Spatial reasoning data:
* * * * * * *

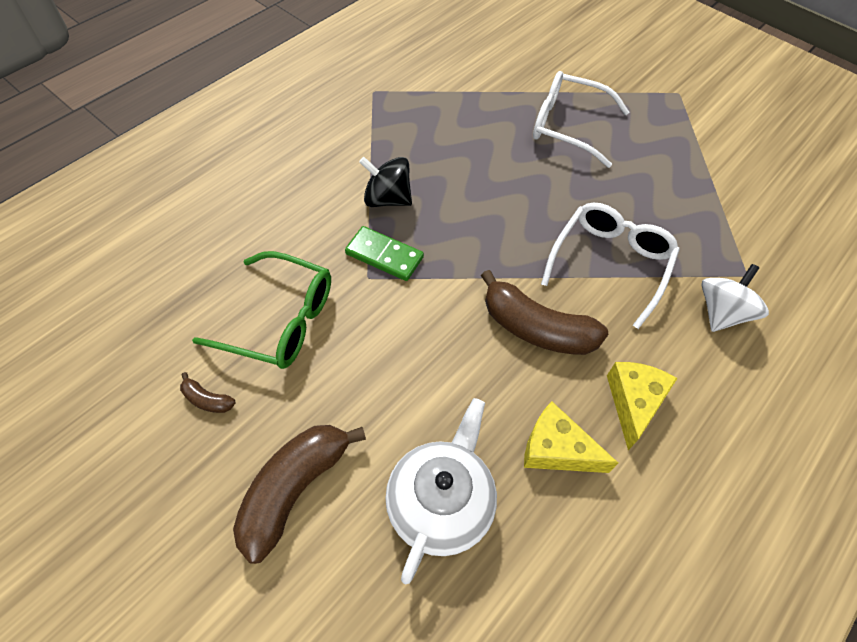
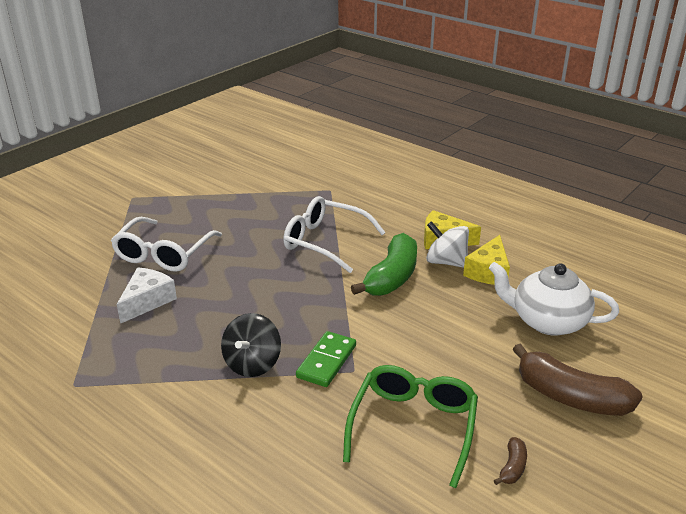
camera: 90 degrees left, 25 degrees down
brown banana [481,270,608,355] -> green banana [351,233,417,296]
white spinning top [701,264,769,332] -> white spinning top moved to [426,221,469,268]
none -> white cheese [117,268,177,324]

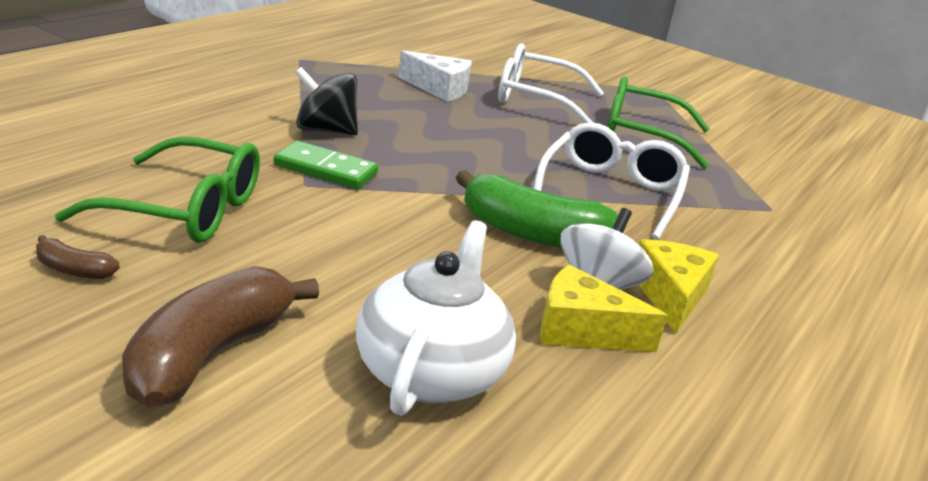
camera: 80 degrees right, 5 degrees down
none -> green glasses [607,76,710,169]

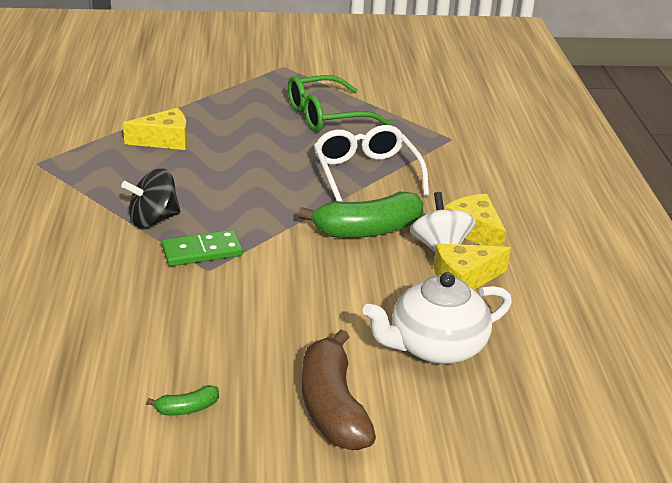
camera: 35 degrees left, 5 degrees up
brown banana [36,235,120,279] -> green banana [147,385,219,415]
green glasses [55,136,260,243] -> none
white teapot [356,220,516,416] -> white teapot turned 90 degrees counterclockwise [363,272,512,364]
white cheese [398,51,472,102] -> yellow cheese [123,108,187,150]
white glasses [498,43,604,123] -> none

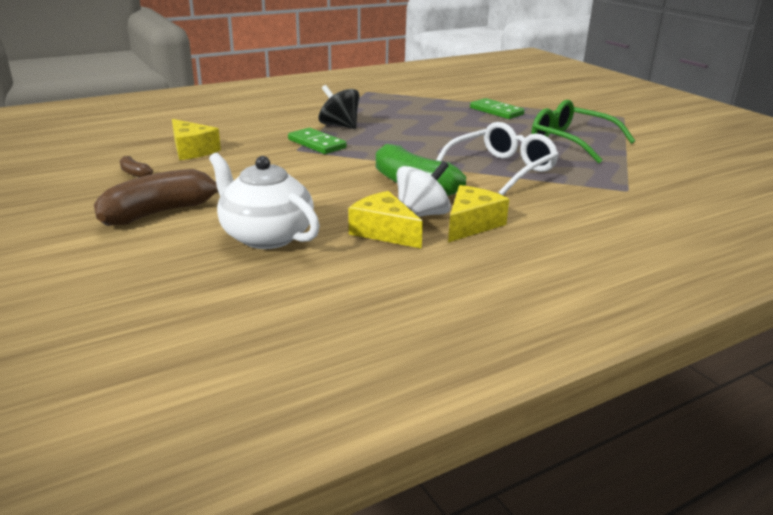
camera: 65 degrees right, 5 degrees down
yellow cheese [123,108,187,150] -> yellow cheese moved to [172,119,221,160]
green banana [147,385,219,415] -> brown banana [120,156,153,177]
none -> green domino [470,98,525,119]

* * * * * * *

(Task instructions) Please copy the lines above exactly, starting at the line that holds "none -> white cheese [117,268,177,324]" and ending at the line that holds "green glasses [55,136,260,243] -> none"; include both, but no pictures.

(Your solution)
none -> white cheese [117,268,177,324]

camera: 80 degrees right, 5 degrees down
none -> green glasses [607,76,710,169]

camera: 35 degrees left, 5 degrees up
brown banana [36,235,120,279] -> green banana [147,385,219,415]
green glasses [55,136,260,243] -> none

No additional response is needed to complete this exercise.